• **WORK TO BE COMPLETED**
Your job with the data below: print everything from the line that holds "(745, 99) = (353, 535): pink" down to the line that holds "(914, 209) = (167, 421): green", ends included, exactly, and nothing else.

• **EXTRACTED MATERIAL**

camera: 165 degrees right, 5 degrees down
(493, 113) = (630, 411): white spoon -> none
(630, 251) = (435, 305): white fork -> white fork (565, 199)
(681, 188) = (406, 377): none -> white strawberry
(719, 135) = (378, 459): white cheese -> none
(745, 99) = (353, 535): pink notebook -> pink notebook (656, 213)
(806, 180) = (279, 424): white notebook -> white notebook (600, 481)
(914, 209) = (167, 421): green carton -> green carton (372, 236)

* * *

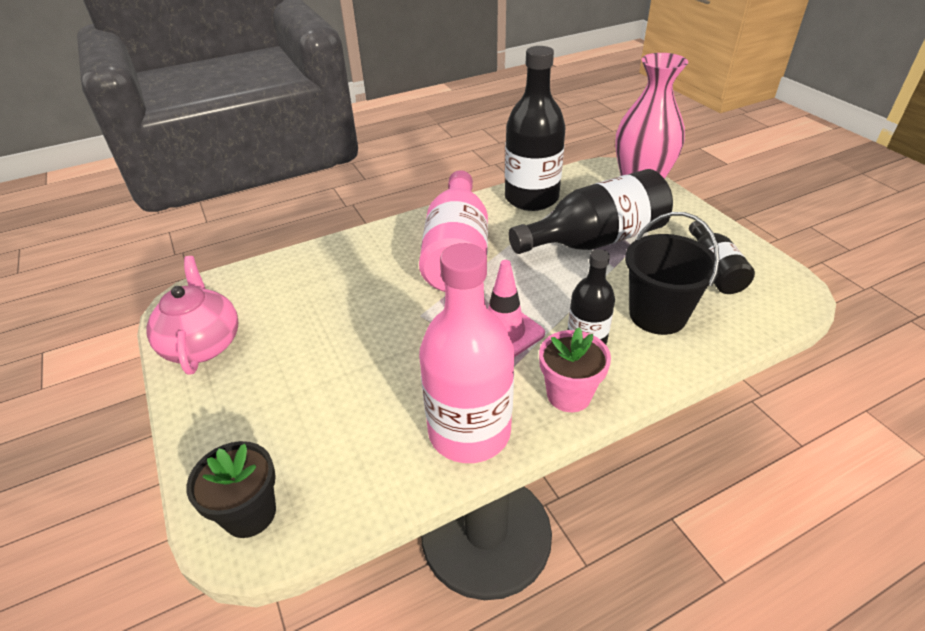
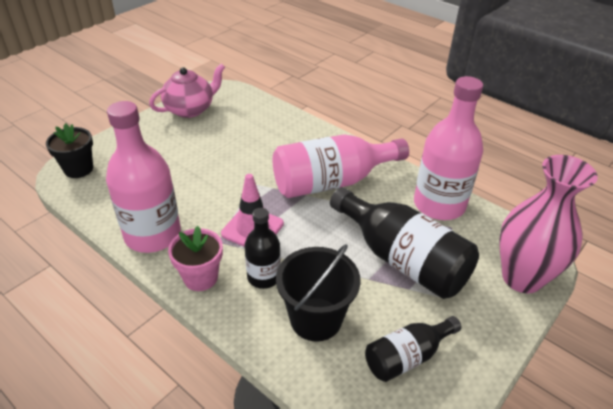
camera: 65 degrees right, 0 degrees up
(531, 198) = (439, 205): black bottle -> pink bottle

• **ANSWER**
(745, 99) = (353, 535): pink notebook -> pink notebook (656, 213)
(806, 180) = (279, 424): white notebook -> white notebook (600, 481)
(914, 209) = (167, 421): green carton -> green carton (372, 236)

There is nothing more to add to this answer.